__What you should do__
Below are some records; copy each line in them that contains "turquoise".

__Records excerpted from a collection__
>>>>

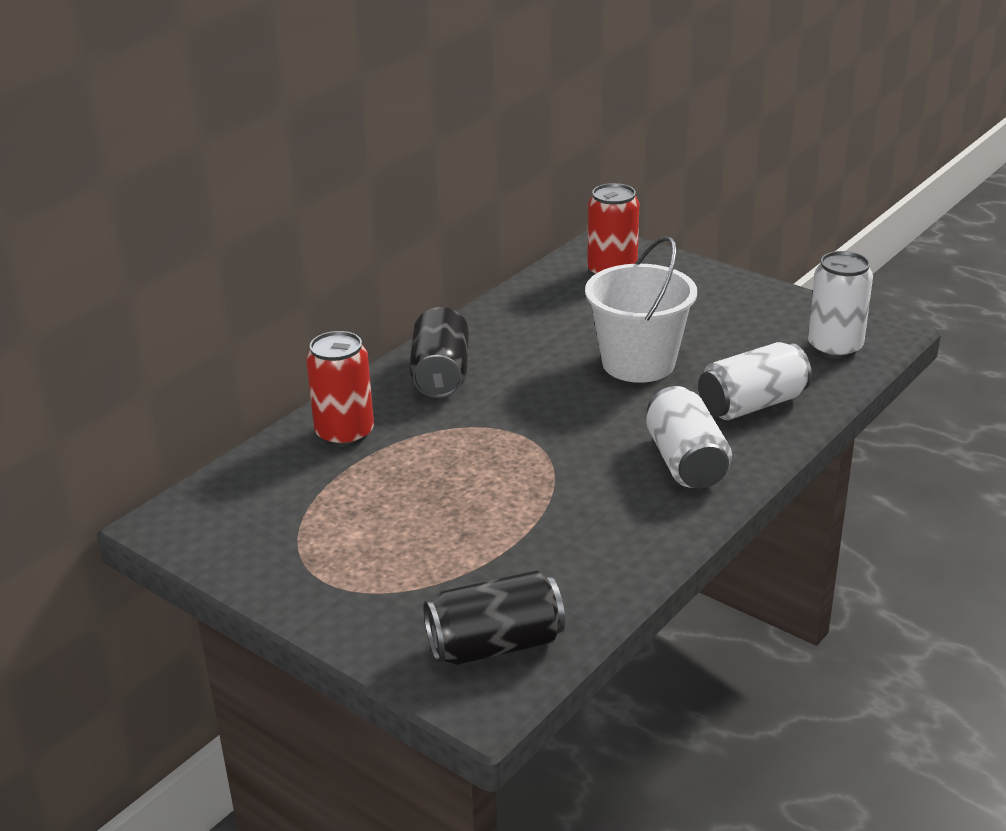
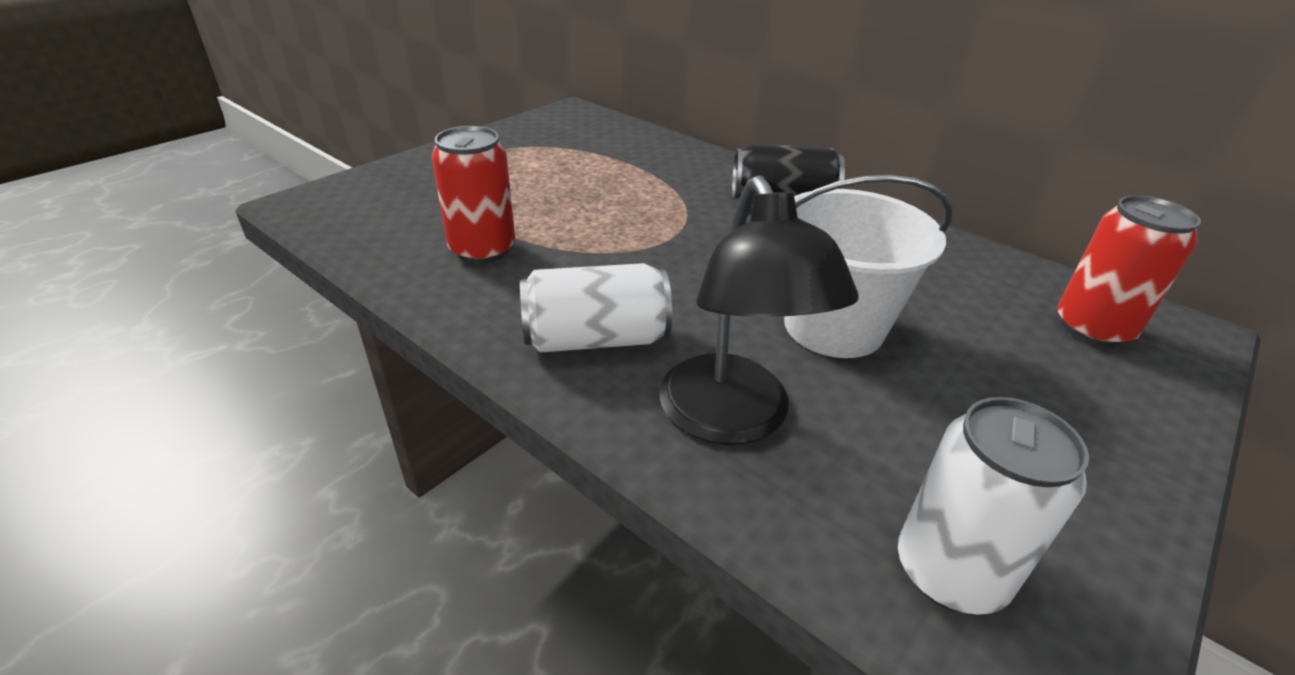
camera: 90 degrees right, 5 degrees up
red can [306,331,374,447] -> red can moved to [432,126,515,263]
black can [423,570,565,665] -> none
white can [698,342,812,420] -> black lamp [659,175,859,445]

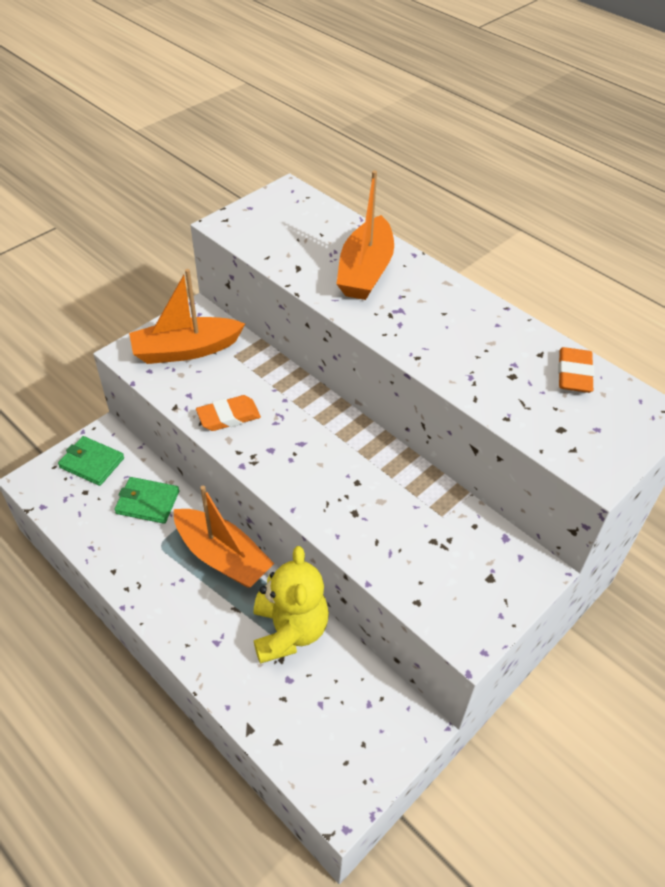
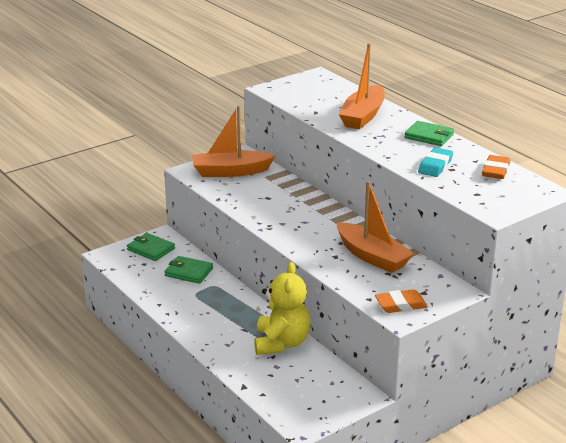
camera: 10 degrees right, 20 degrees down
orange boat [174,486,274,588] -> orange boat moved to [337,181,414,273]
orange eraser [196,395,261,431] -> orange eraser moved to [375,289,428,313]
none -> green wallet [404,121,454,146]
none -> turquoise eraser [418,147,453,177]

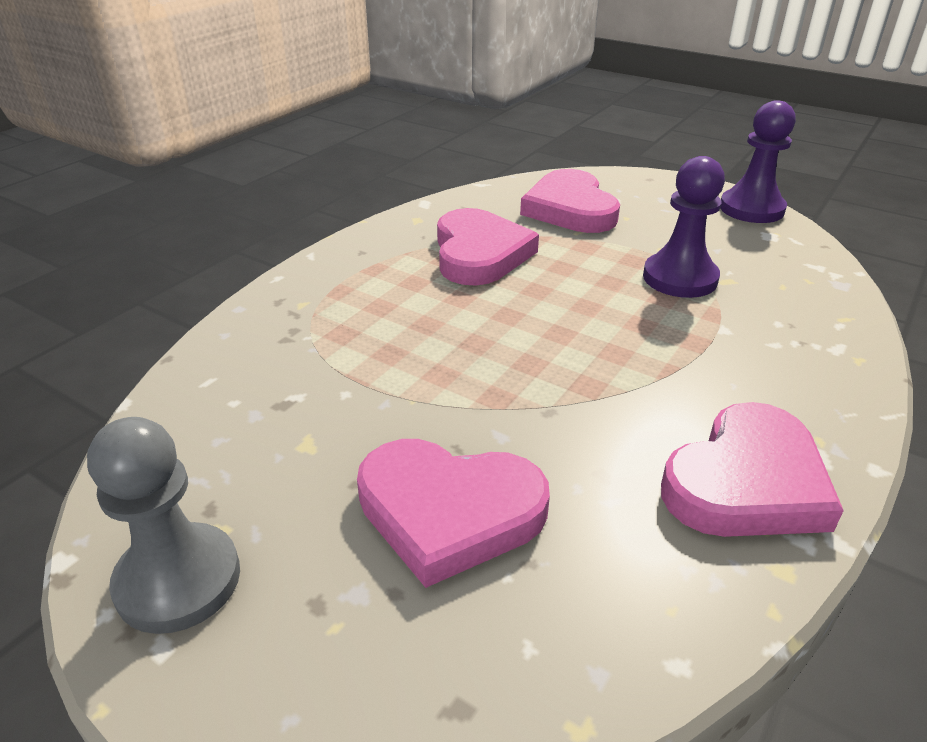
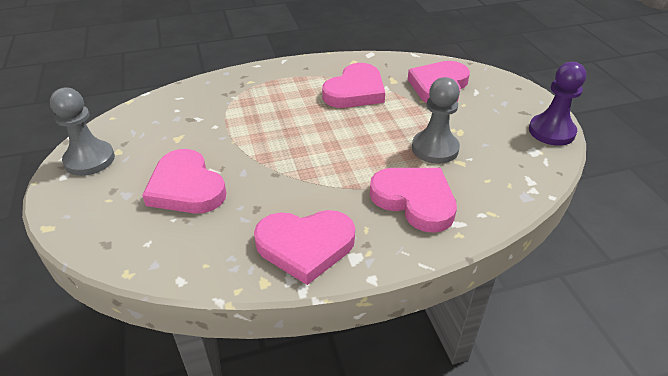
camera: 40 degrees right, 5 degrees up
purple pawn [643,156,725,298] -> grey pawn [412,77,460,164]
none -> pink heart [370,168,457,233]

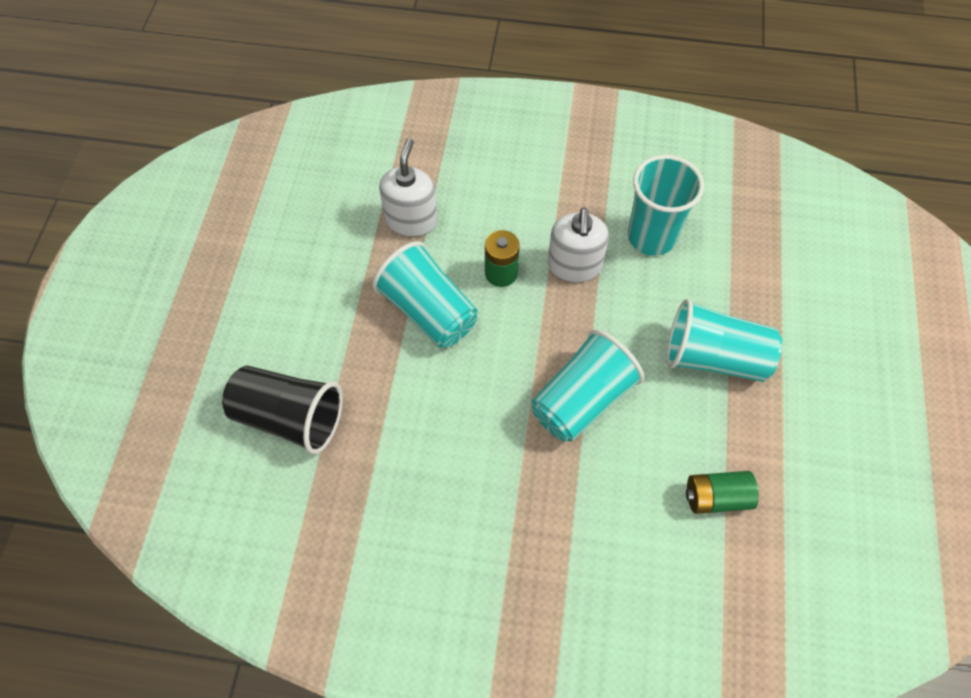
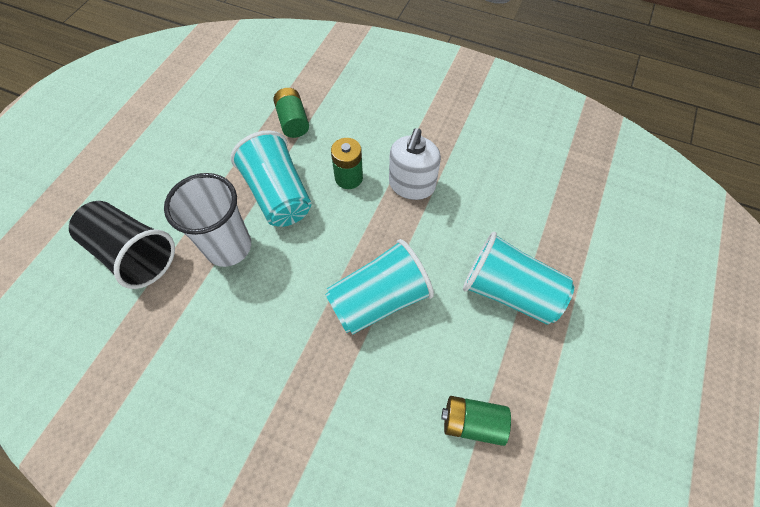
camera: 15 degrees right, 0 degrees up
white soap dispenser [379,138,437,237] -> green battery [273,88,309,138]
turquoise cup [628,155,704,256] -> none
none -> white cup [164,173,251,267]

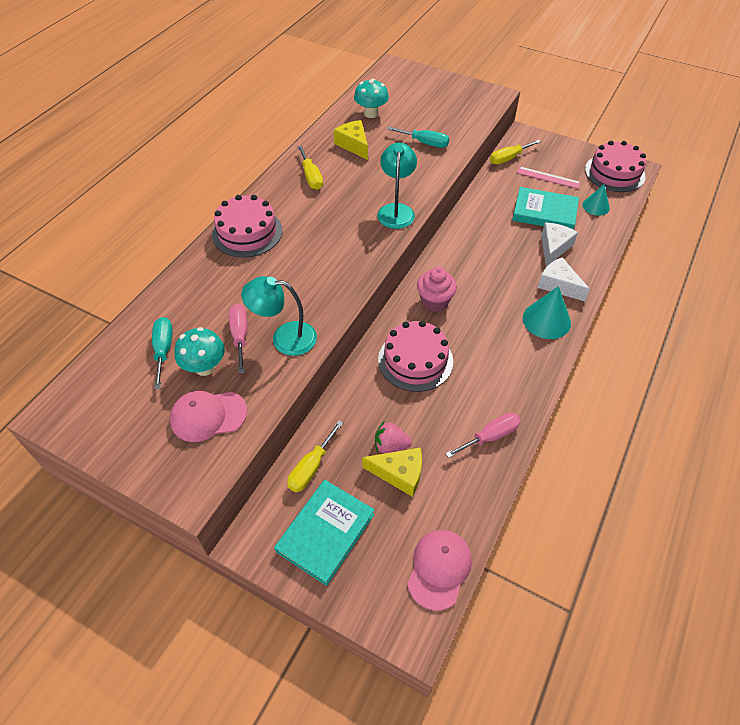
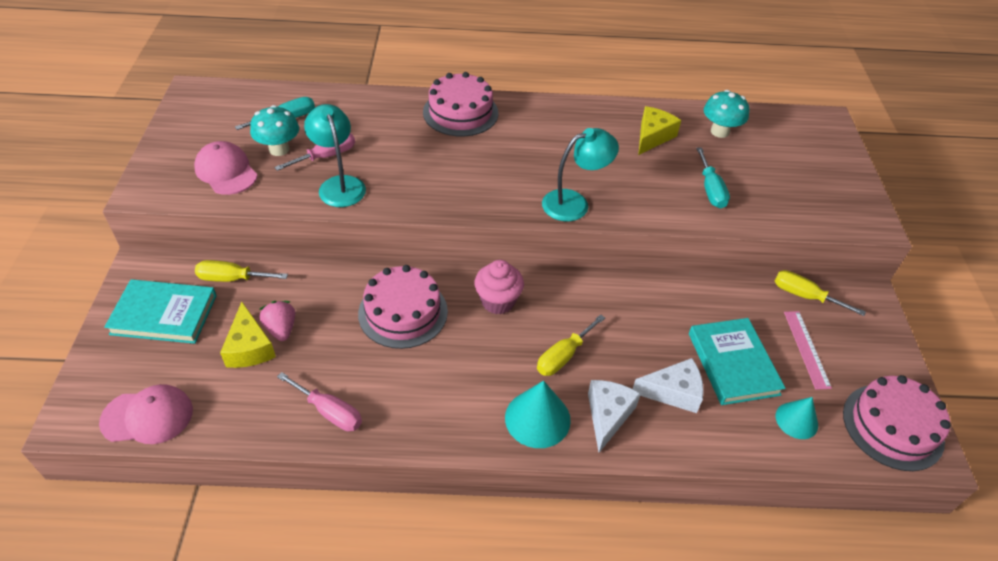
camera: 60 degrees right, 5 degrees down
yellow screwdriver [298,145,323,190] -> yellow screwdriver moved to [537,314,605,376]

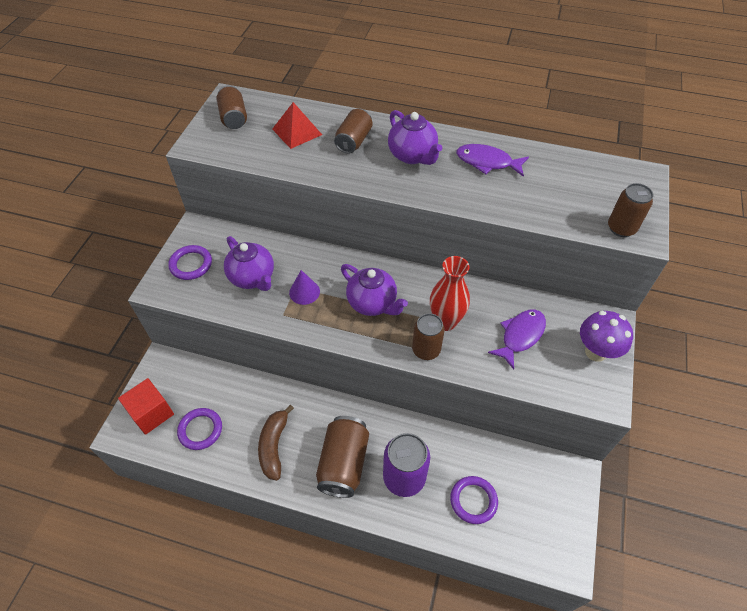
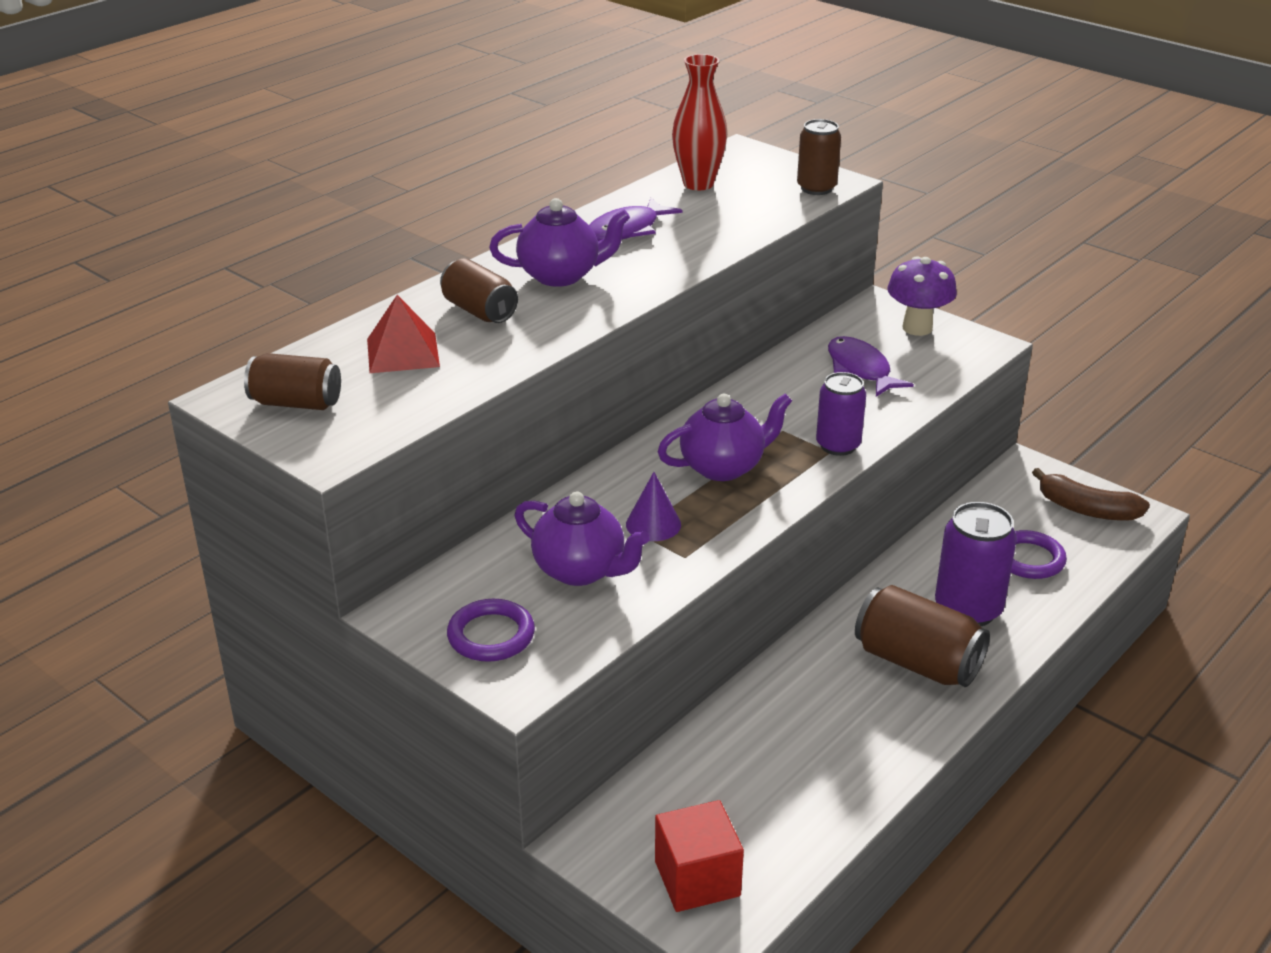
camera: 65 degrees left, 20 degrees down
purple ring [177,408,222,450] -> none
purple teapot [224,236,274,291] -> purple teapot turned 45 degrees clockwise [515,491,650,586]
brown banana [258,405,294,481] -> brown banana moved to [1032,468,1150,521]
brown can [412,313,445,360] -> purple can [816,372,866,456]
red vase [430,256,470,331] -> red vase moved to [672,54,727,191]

<<<<

__Answer to this exercise__
none -> turquoise eraser [418,147,453,177]
turquoise cup [628,155,704,256] -> none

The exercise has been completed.